- PROBLEM STATEMENT -
Among the lines of data below, reproduce only those from the one with "U203 pin VSS: GND -> VDD" through the one with "Q4: NMOS AO3400", exactly as they stand, both ends included.

- SOURCE DATA -

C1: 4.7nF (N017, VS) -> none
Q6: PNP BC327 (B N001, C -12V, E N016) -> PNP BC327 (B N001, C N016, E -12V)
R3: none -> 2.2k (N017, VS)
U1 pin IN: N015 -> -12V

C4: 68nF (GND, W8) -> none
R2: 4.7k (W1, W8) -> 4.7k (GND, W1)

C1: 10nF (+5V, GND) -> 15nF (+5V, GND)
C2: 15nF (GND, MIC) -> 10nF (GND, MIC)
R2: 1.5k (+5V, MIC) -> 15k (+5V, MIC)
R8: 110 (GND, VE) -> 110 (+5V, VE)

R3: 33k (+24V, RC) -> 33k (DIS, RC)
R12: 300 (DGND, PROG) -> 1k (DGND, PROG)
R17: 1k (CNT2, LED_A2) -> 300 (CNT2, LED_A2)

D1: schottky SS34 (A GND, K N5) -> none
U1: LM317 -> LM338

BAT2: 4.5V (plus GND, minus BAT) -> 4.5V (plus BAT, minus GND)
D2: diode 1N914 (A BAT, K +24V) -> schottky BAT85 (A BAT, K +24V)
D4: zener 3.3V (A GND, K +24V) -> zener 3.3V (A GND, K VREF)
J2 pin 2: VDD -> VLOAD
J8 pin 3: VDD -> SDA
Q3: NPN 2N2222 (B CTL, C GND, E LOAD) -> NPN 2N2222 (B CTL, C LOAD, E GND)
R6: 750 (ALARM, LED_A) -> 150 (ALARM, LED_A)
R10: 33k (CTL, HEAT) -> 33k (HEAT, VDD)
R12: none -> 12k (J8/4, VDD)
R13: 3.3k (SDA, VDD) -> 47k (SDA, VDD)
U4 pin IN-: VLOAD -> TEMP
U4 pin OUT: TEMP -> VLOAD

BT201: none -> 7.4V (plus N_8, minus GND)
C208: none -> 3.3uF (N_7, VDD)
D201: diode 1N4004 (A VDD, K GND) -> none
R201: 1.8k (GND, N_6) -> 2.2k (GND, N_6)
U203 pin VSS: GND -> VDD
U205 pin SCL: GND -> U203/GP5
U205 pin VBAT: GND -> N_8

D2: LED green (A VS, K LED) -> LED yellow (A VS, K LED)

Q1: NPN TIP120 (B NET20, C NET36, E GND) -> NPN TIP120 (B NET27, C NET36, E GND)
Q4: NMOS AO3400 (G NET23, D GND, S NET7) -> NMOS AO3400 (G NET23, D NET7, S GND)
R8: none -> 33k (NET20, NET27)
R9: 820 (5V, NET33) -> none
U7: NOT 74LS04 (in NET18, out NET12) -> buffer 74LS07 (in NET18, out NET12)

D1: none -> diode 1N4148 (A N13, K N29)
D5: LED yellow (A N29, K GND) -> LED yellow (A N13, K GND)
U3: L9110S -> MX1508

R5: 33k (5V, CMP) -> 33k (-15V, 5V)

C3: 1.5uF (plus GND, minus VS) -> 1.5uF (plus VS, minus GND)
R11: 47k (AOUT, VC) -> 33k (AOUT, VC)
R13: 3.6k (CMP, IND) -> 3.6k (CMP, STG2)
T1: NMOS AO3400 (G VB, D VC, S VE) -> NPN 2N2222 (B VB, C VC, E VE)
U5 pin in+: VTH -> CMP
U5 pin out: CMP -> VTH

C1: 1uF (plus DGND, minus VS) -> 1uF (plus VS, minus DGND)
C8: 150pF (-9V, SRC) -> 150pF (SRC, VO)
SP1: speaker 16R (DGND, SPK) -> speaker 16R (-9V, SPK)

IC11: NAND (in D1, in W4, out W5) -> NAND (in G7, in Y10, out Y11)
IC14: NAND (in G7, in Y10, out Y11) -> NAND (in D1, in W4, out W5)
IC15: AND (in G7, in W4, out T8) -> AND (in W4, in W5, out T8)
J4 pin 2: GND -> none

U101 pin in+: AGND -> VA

- EXPECTED OUTPUT -
U203 pin VSS: GND -> VDD
U205 pin SCL: GND -> U203/GP5
U205 pin VBAT: GND -> N_8

D2: LED green (A VS, K LED) -> LED yellow (A VS, K LED)

Q1: NPN TIP120 (B NET20, C NET36, E GND) -> NPN TIP120 (B NET27, C NET36, E GND)
Q4: NMOS AO3400 (G NET23, D GND, S NET7) -> NMOS AO3400 (G NET23, D NET7, S GND)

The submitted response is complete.